**Work order**
Set down every entry exactly as given. Pictures are to be left out.

### Input data

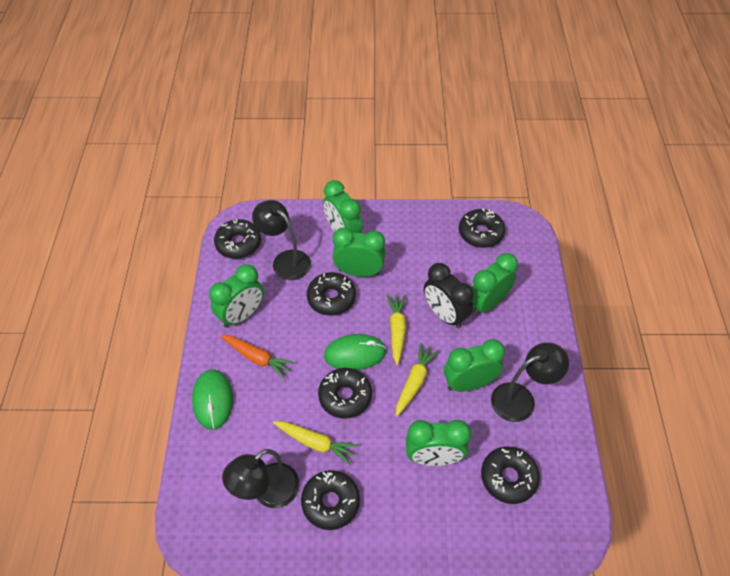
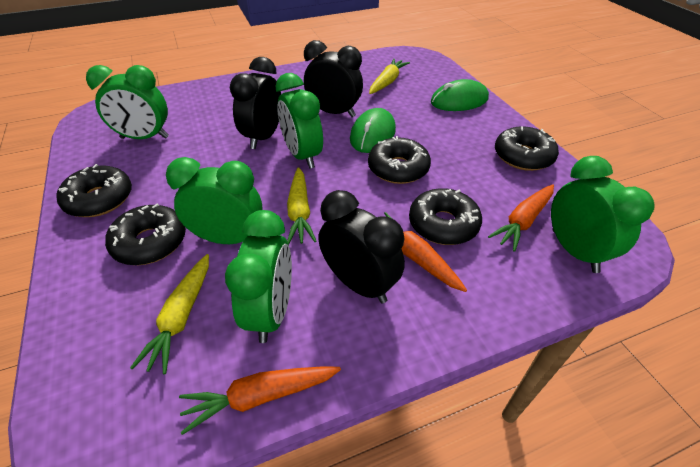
black clock: 1 -> 3
black donut: 6 -> 5
black lamp: 3 -> 0
green clock: 6 -> 5
orange carrot: 1 -> 3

######

**Your solution**
black clock: 1 -> 3
black donut: 6 -> 5
black lamp: 3 -> 0
green clock: 6 -> 5
orange carrot: 1 -> 3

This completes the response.